**TASK TO COMPLETE:**
Filter the data for lines with the word "plate", then copy every line so identified.

**RECORDED DATA:**

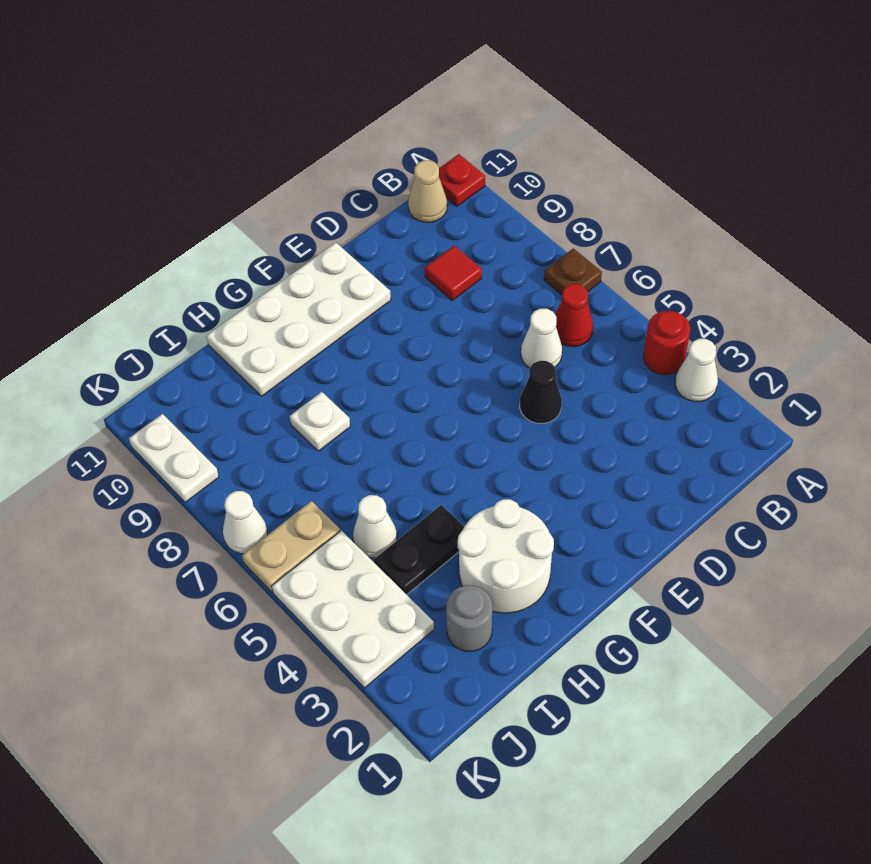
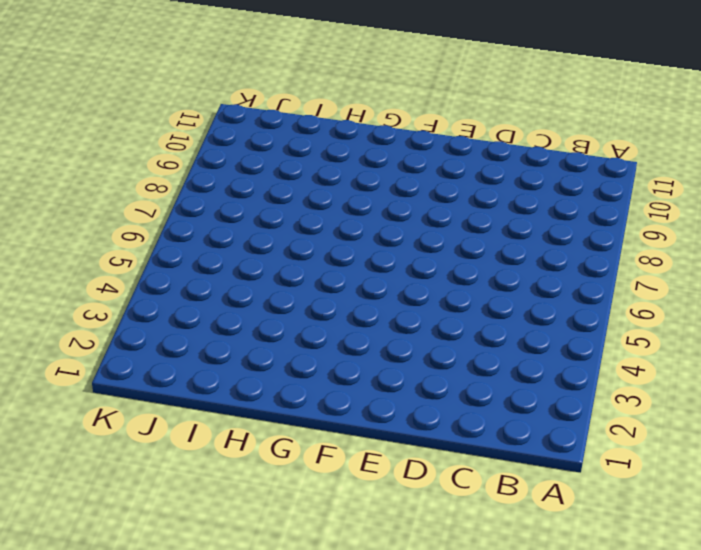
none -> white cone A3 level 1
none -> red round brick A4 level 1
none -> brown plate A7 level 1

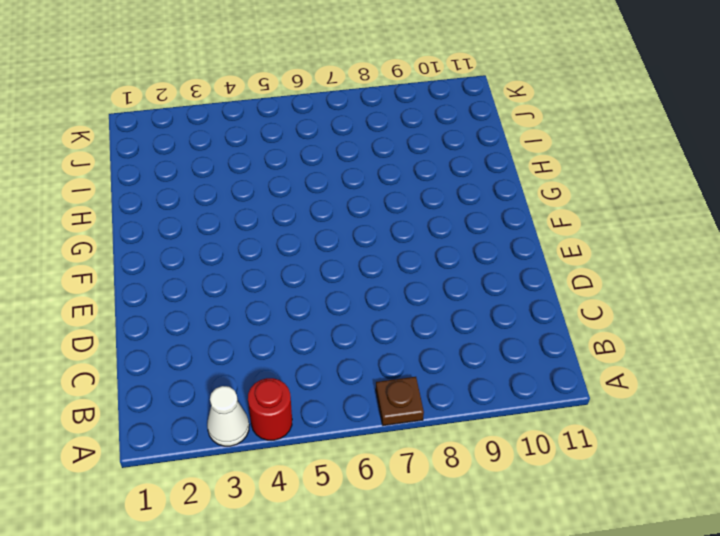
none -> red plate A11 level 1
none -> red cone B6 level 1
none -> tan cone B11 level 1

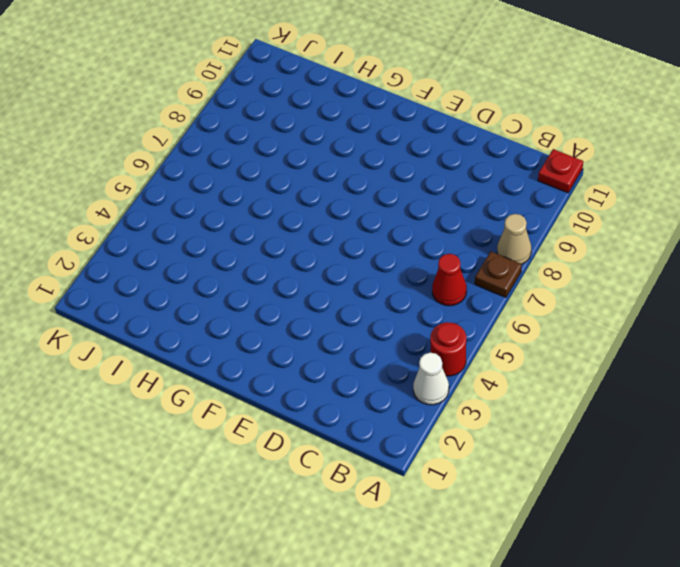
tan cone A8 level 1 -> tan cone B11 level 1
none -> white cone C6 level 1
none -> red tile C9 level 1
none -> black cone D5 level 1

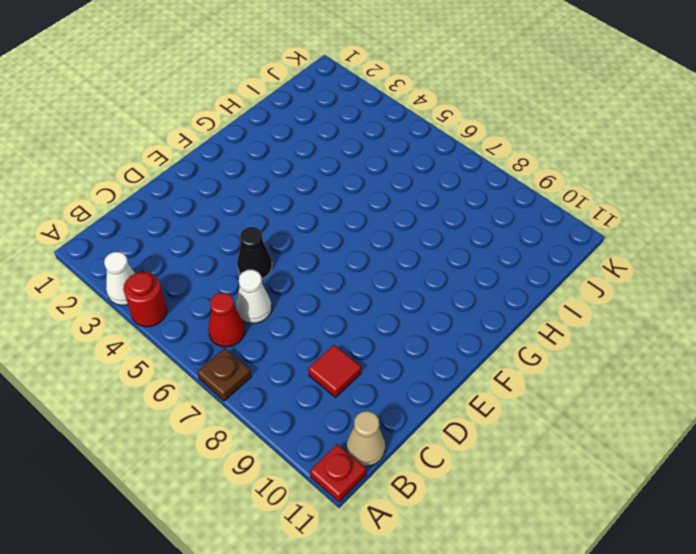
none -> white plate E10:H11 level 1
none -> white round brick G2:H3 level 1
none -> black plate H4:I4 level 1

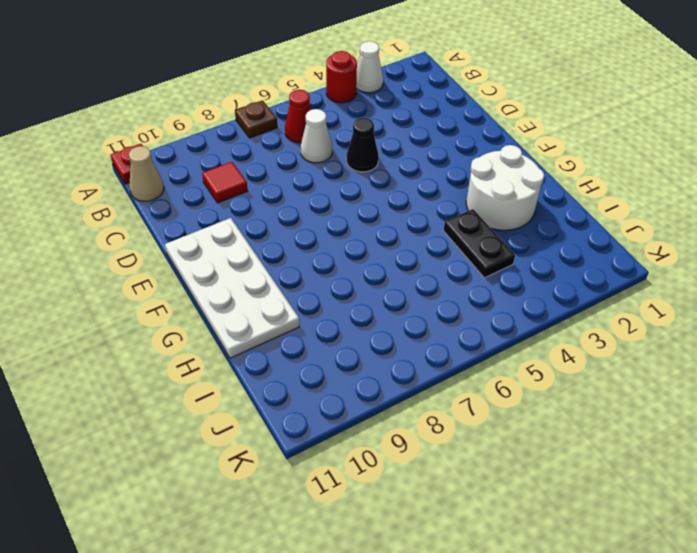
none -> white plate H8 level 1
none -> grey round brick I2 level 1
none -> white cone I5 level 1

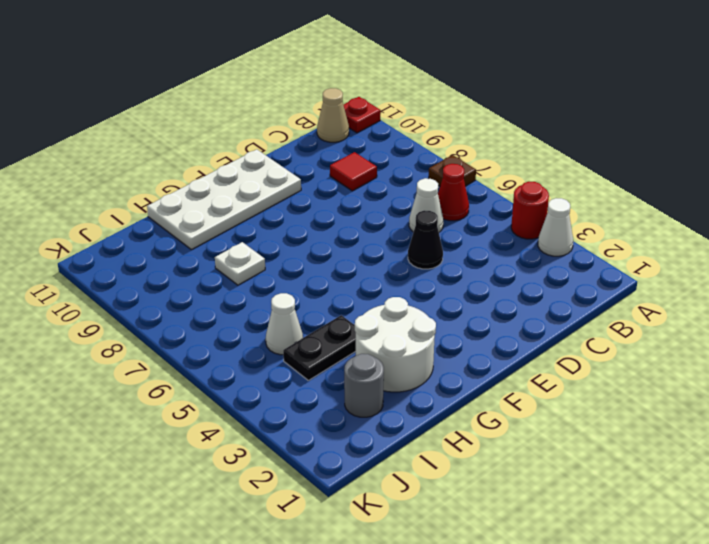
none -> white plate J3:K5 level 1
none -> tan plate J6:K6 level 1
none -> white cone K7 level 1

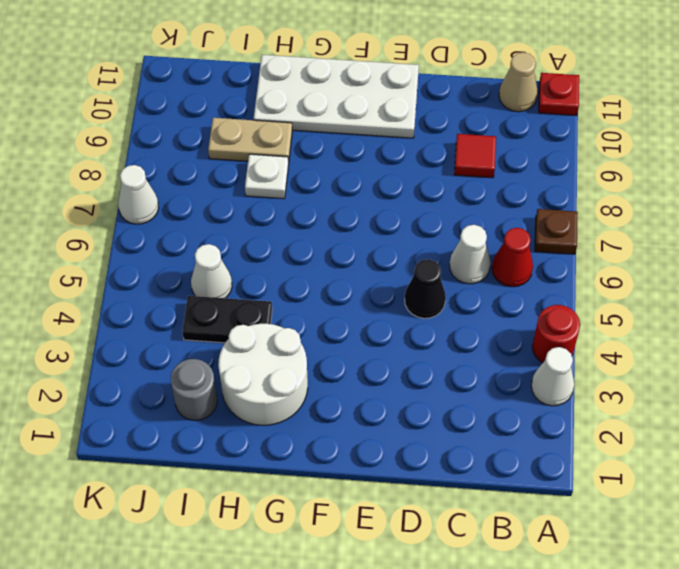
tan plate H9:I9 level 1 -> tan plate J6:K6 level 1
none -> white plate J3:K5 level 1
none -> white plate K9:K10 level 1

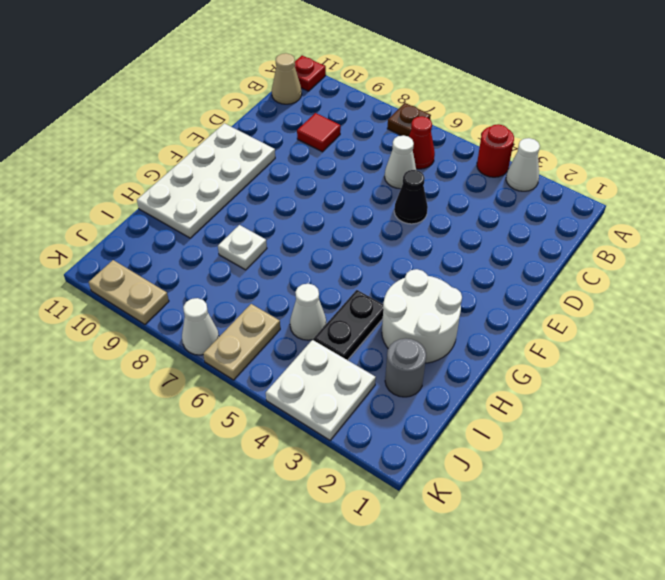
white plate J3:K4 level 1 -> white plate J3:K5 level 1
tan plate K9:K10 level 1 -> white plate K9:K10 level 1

**TASK SOLUTION:**
none -> brown plate A7 level 1
none -> red plate A11 level 1
none -> white plate E10:H11 level 1
none -> black plate H4:I4 level 1
none -> white plate H8 level 1
none -> white plate J3:K5 level 1
none -> tan plate J6:K6 level 1
tan plate H9:I9 level 1 -> tan plate J6:K6 level 1
none -> white plate J3:K5 level 1
none -> white plate K9:K10 level 1
white plate J3:K4 level 1 -> white plate J3:K5 level 1
tan plate K9:K10 level 1 -> white plate K9:K10 level 1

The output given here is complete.